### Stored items
■ ■ ■ ■ ■

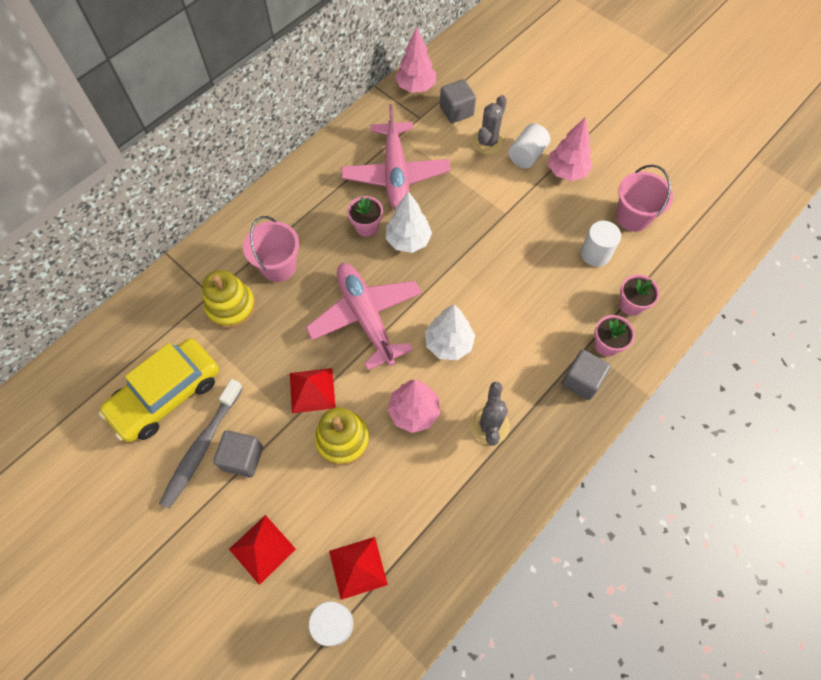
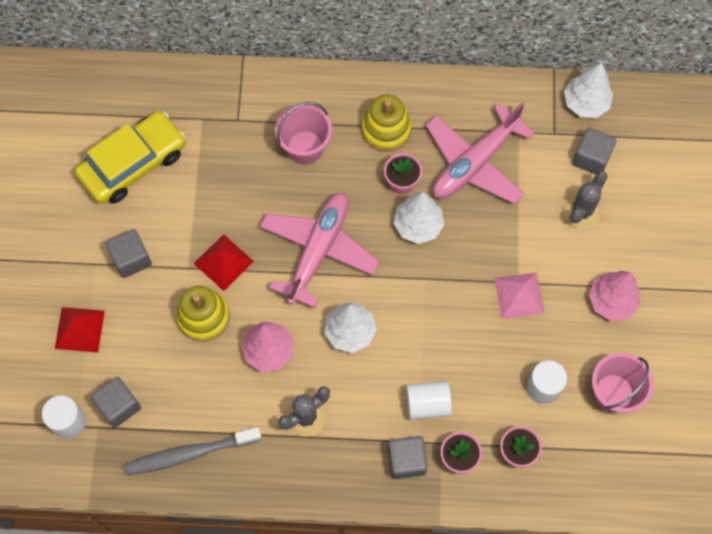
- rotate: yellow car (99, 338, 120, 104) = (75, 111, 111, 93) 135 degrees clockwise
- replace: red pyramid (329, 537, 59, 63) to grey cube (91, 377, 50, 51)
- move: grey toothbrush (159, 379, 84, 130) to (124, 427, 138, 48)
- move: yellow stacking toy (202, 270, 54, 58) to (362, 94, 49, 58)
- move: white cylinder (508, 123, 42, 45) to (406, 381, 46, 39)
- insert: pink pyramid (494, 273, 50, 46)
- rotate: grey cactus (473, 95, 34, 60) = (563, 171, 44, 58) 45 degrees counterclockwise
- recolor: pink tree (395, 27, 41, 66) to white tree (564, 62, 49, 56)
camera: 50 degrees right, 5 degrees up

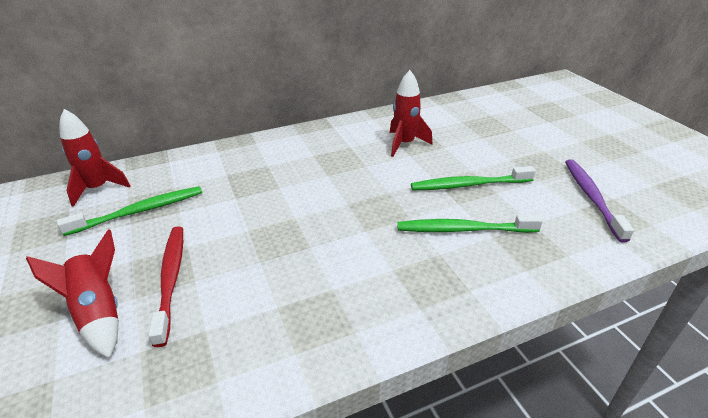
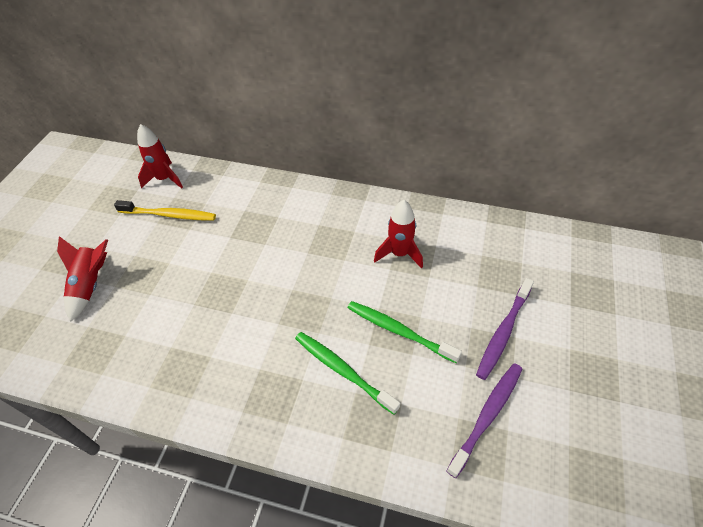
- recolor: green toothbrush (57, 186, 145, 50) to yellow toothbrush (114, 200, 102, 21)
- insert: purple toothbrush (476, 278, 58, 102)
- delete: red toothbrush (148, 226, 35, 121)
camera: 40 degrees right, 15 degrees up

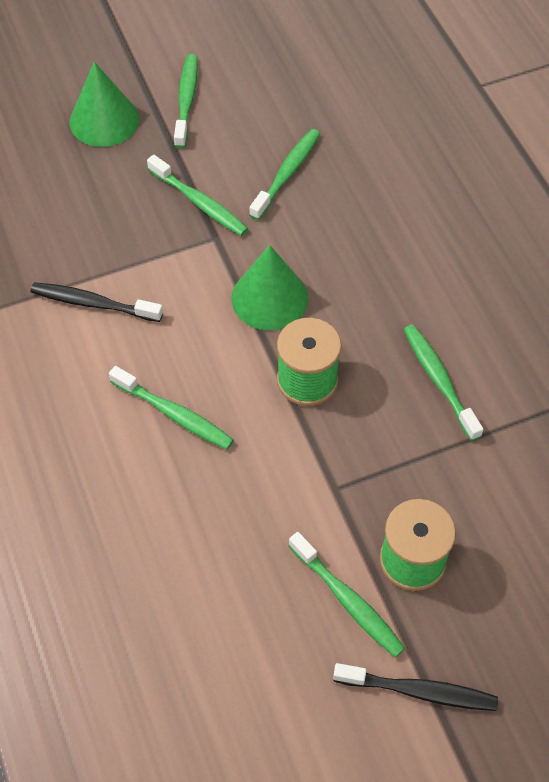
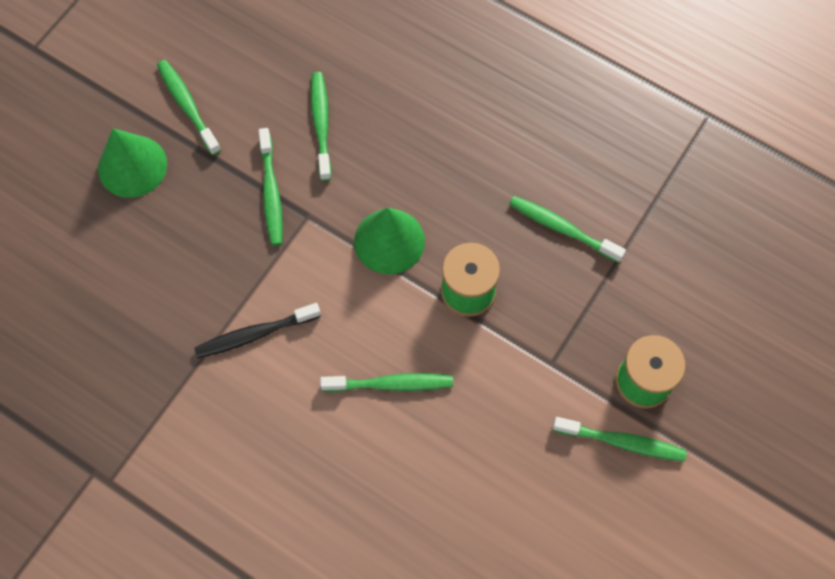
- rotate: green toothbrush (147, 155, 101, 81) = (259, 128, 24, 118) 75 degrees clockwise
- delete: black toothbrush (333, 663, 165, 48)
camera: 35 degrees left, 10 degrees up

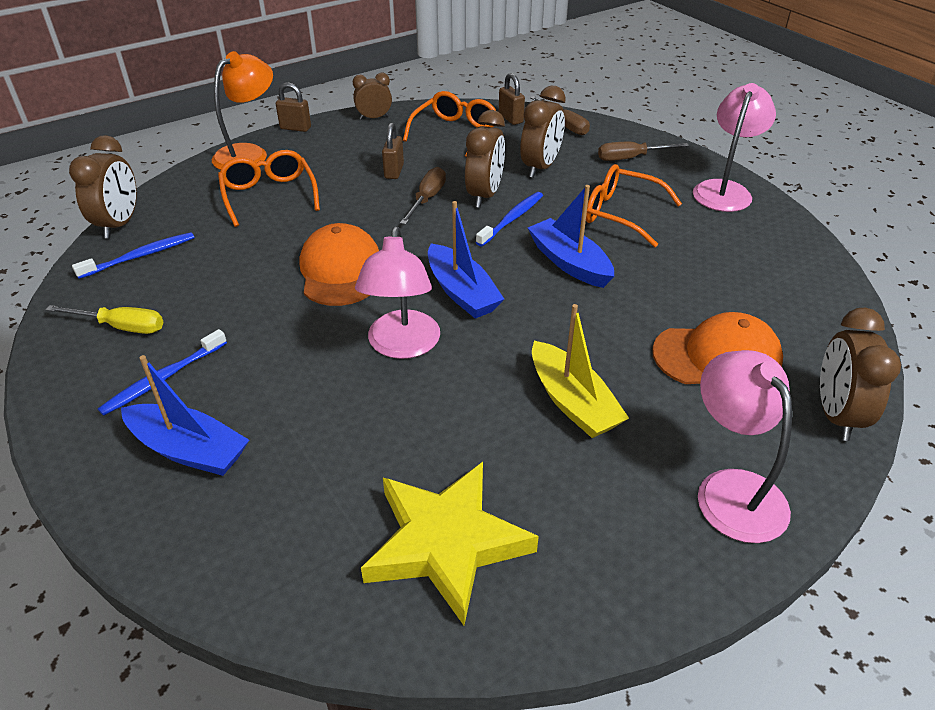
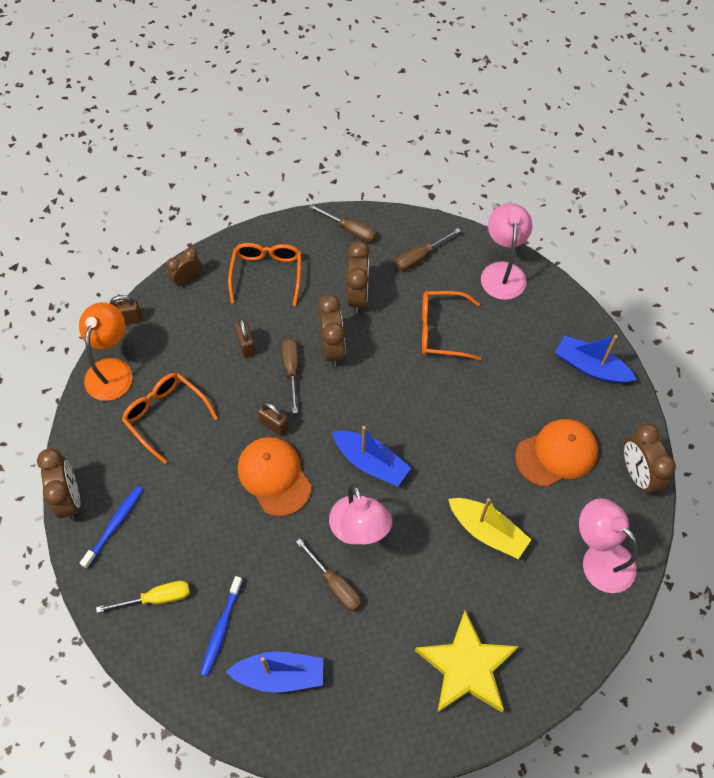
- move: brown padlock (499, 73, 26, 52) to (258, 402, 31, 34)
- insert: brown screwdriver (296, 539, 65, 72)
- move: blue boat (528, 185, 86, 103) to (555, 335, 82, 49)
- delete: blue toothbrush (476, 192, 67, 55)
camera: 25 degrees left, 20 degrees up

■ ■ ■ ■ ■

### Work instruction
Write down exactly the span of lines above from the one containing "- replace: red" to the one containing "- rotate: grey", both ends included.

### Exercise output
- replace: red pyramid (329, 537, 59, 63) to grey cube (91, 377, 50, 51)
- move: grey toothbrush (159, 379, 84, 130) to (124, 427, 138, 48)
- move: yellow stacking toy (202, 270, 54, 58) to (362, 94, 49, 58)
- move: white cylinder (508, 123, 42, 45) to (406, 381, 46, 39)
- insert: pink pyramid (494, 273, 50, 46)
- rotate: grey cactus (473, 95, 34, 60) = (563, 171, 44, 58) 45 degrees counterclockwise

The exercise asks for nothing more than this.